-- Extracted material follows --
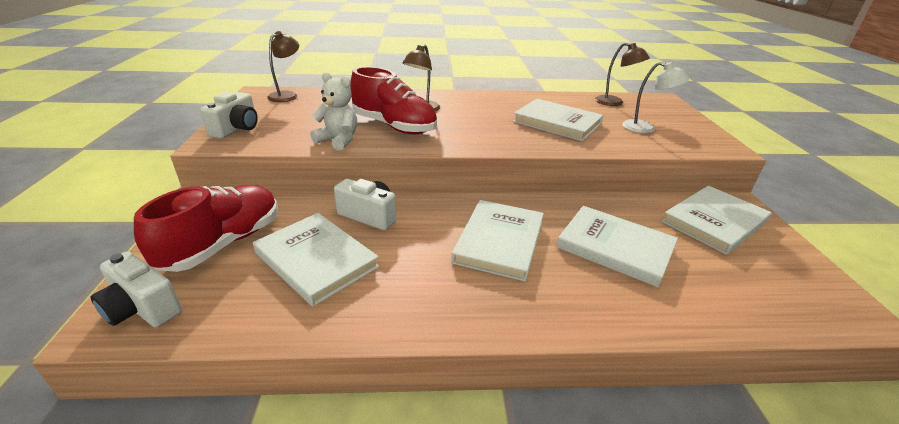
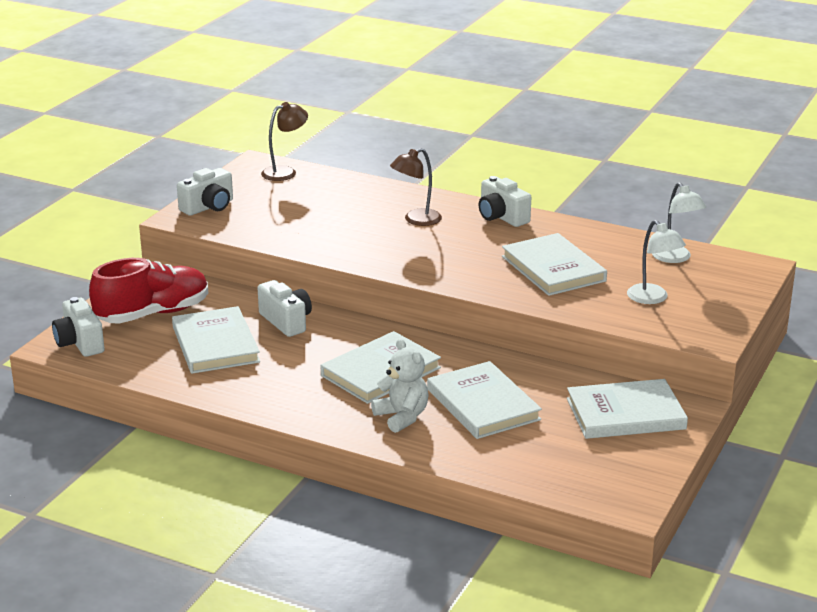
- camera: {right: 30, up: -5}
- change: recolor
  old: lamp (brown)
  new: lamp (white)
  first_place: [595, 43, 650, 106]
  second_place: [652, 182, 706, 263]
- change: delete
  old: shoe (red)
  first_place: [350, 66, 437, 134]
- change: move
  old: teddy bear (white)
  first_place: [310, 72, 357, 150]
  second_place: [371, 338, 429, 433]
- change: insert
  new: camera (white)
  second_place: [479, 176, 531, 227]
-- Extracted material concluded --
> Exercise instructions
Return the lines from the line containing "first_place: [350, 66, 437, 134]" to the end of the entries above, exactly as they appear and with no other output.

> Answer
  first_place: [350, 66, 437, 134]
- change: move
  old: teddy bear (white)
  first_place: [310, 72, 357, 150]
  second_place: [371, 338, 429, 433]
- change: insert
  new: camera (white)
  second_place: [479, 176, 531, 227]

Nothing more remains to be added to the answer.